→ **About this exercise**
Below is a listing. Set down exactly the lines from the one containing "IC104 pin PD2: W3 -> none" through the one containing "R3: 2.2k (N8, N21) -> none", both ends included, and leave out the rest.

→ **Record excerpts**
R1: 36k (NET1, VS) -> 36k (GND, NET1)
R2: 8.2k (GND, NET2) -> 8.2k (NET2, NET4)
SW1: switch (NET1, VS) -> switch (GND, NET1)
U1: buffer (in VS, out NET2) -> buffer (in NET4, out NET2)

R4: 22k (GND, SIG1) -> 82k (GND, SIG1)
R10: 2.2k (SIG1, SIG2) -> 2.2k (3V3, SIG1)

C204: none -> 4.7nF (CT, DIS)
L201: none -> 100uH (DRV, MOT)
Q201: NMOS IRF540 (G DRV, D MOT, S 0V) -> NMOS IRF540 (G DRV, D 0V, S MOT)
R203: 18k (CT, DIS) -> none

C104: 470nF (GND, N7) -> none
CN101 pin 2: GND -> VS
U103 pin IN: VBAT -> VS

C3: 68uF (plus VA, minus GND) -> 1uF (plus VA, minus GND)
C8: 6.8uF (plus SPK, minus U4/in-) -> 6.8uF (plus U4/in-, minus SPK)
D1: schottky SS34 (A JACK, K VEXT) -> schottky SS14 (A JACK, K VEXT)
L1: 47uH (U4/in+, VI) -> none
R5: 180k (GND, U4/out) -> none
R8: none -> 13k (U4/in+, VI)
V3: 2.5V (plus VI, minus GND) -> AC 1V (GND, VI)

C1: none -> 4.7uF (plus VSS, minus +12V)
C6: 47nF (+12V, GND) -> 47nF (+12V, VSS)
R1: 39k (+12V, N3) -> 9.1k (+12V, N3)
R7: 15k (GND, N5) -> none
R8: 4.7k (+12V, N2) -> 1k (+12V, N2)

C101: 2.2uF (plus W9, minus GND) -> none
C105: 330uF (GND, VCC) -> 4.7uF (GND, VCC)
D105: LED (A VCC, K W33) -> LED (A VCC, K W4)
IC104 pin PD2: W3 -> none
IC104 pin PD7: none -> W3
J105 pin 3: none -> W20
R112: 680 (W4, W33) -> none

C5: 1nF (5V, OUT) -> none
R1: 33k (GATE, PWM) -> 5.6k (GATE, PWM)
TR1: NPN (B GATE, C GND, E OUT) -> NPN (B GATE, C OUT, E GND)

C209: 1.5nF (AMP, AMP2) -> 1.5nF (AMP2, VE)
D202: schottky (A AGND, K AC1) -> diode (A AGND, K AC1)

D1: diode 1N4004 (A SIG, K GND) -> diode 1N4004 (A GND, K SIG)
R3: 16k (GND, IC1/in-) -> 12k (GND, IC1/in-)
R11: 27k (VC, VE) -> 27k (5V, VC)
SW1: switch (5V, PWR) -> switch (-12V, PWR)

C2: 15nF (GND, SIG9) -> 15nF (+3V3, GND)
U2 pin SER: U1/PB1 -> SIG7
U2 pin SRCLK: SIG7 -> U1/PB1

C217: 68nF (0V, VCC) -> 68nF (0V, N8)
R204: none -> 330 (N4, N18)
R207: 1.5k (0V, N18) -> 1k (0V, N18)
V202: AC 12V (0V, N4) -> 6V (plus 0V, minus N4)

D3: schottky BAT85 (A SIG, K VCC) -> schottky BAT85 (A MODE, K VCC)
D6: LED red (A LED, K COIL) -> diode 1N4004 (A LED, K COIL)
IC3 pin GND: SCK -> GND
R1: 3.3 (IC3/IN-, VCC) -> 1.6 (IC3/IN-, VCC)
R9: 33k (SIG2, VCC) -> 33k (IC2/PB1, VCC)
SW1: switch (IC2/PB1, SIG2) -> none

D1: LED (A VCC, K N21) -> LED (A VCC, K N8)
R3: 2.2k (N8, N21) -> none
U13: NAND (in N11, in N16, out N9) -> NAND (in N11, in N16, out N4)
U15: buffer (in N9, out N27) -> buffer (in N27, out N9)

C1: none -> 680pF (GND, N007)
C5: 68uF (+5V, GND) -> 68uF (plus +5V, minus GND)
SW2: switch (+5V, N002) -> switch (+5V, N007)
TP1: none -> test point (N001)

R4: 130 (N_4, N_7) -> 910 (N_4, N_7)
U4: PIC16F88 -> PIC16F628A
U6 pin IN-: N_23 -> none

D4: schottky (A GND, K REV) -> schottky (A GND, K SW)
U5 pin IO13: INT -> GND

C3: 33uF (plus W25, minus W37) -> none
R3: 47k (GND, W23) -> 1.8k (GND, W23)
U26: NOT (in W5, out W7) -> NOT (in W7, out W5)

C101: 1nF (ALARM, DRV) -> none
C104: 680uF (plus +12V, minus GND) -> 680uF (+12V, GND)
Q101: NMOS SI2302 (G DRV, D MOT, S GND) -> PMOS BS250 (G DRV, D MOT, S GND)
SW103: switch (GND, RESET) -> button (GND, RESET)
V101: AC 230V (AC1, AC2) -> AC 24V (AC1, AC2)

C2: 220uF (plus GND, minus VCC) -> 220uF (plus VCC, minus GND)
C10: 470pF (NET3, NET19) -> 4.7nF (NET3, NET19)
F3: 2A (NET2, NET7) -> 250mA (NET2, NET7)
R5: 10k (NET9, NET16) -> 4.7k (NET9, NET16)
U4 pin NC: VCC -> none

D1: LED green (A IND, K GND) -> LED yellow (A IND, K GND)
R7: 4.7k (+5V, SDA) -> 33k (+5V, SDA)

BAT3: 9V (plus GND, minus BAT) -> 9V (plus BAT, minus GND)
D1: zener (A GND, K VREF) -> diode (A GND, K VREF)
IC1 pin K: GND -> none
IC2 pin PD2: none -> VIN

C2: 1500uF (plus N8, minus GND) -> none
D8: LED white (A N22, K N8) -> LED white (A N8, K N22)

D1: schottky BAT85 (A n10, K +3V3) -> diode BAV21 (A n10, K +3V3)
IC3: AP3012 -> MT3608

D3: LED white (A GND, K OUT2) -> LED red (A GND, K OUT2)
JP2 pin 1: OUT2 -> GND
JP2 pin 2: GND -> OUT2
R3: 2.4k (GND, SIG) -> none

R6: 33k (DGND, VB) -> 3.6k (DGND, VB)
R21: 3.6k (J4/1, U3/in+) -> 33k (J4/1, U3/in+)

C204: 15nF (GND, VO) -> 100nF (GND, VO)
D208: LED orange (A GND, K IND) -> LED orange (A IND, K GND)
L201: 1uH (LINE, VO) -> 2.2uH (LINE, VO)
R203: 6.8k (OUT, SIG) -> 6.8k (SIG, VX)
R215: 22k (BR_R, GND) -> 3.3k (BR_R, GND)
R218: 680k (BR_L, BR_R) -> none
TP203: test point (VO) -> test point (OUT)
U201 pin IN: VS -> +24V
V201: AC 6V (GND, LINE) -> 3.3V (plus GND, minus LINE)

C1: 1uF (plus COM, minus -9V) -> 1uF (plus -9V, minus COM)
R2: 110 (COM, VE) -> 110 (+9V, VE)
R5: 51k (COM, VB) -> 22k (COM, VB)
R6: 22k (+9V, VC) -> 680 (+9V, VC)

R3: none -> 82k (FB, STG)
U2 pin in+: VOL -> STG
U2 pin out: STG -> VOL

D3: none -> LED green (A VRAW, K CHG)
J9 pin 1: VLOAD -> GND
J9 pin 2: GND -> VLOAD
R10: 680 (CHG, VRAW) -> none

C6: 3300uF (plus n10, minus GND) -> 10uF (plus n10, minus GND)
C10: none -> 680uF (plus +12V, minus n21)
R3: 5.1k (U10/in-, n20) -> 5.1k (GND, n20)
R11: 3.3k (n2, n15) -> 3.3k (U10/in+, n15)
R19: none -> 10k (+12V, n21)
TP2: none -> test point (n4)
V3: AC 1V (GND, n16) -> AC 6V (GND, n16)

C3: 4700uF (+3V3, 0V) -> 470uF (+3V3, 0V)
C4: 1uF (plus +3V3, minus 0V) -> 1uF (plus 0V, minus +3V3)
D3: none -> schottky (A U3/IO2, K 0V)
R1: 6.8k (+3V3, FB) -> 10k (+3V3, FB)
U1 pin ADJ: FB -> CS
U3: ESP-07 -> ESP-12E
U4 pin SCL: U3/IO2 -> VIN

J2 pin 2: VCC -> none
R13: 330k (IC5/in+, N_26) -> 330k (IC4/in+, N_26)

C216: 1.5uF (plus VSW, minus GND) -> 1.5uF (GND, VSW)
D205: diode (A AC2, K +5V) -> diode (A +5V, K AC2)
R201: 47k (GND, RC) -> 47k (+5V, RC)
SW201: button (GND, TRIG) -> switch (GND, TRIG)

→ **Completed exercise**
IC104 pin PD2: W3 -> none
IC104 pin PD7: none -> W3
J105 pin 3: none -> W20
R112: 680 (W4, W33) -> none

C5: 1nF (5V, OUT) -> none
R1: 33k (GATE, PWM) -> 5.6k (GATE, PWM)
TR1: NPN (B GATE, C GND, E OUT) -> NPN (B GATE, C OUT, E GND)

C209: 1.5nF (AMP, AMP2) -> 1.5nF (AMP2, VE)
D202: schottky (A AGND, K AC1) -> diode (A AGND, K AC1)

D1: diode 1N4004 (A SIG, K GND) -> diode 1N4004 (A GND, K SIG)
R3: 16k (GND, IC1/in-) -> 12k (GND, IC1/in-)
R11: 27k (VC, VE) -> 27k (5V, VC)
SW1: switch (5V, PWR) -> switch (-12V, PWR)

C2: 15nF (GND, SIG9) -> 15nF (+3V3, GND)
U2 pin SER: U1/PB1 -> SIG7
U2 pin SRCLK: SIG7 -> U1/PB1

C217: 68nF (0V, VCC) -> 68nF (0V, N8)
R204: none -> 330 (N4, N18)
R207: 1.5k (0V, N18) -> 1k (0V, N18)
V202: AC 12V (0V, N4) -> 6V (plus 0V, minus N4)

D3: schottky BAT85 (A SIG, K VCC) -> schottky BAT85 (A MODE, K VCC)
D6: LED red (A LED, K COIL) -> diode 1N4004 (A LED, K COIL)
IC3 pin GND: SCK -> GND
R1: 3.3 (IC3/IN-, VCC) -> 1.6 (IC3/IN-, VCC)
R9: 33k (SIG2, VCC) -> 33k (IC2/PB1, VCC)
SW1: switch (IC2/PB1, SIG2) -> none

D1: LED (A VCC, K N21) -> LED (A VCC, K N8)
R3: 2.2k (N8, N21) -> none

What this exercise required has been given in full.